(Collected data)
- - - - - - -

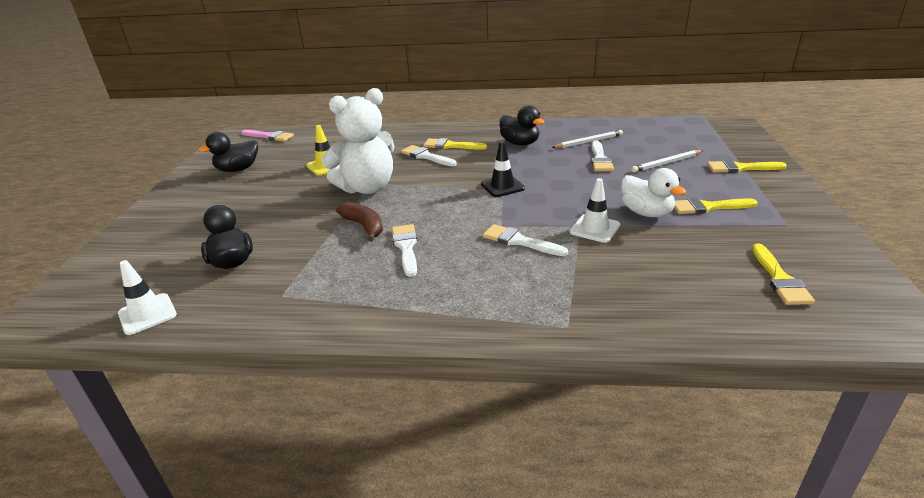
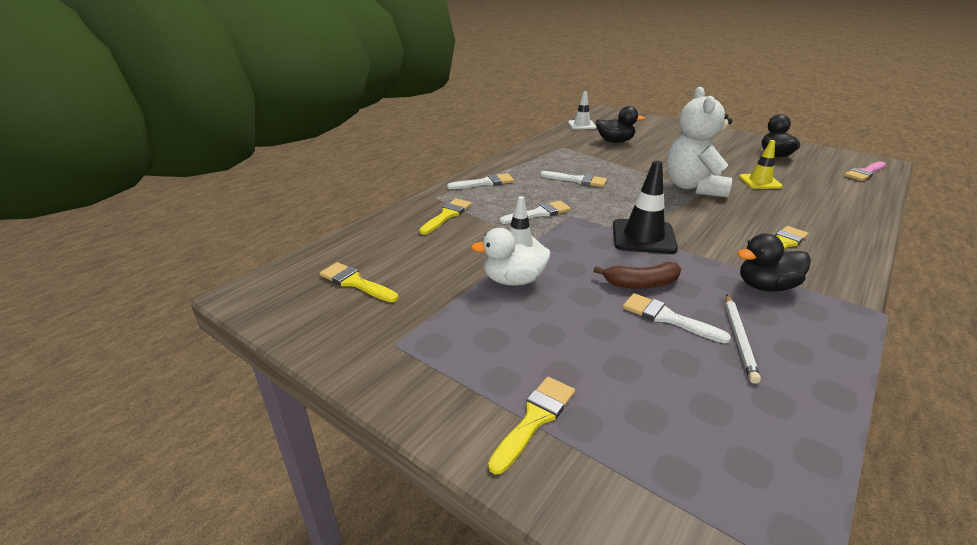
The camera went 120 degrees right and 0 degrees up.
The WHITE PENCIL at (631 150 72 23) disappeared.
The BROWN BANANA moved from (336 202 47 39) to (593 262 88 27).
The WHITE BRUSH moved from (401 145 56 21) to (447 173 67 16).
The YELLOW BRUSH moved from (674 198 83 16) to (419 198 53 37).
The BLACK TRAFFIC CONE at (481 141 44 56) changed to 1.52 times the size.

- - - - - - -

## EXERCISE
Copy, without any change, the run of lines from the one with "The BROWN BANANA" through the end of the entries above.

## ANSWER SPACE
The BROWN BANANA moved from (336 202 47 39) to (593 262 88 27).
The WHITE BRUSH moved from (401 145 56 21) to (447 173 67 16).
The YELLOW BRUSH moved from (674 198 83 16) to (419 198 53 37).
The BLACK TRAFFIC CONE at (481 141 44 56) changed to 1.52 times the size.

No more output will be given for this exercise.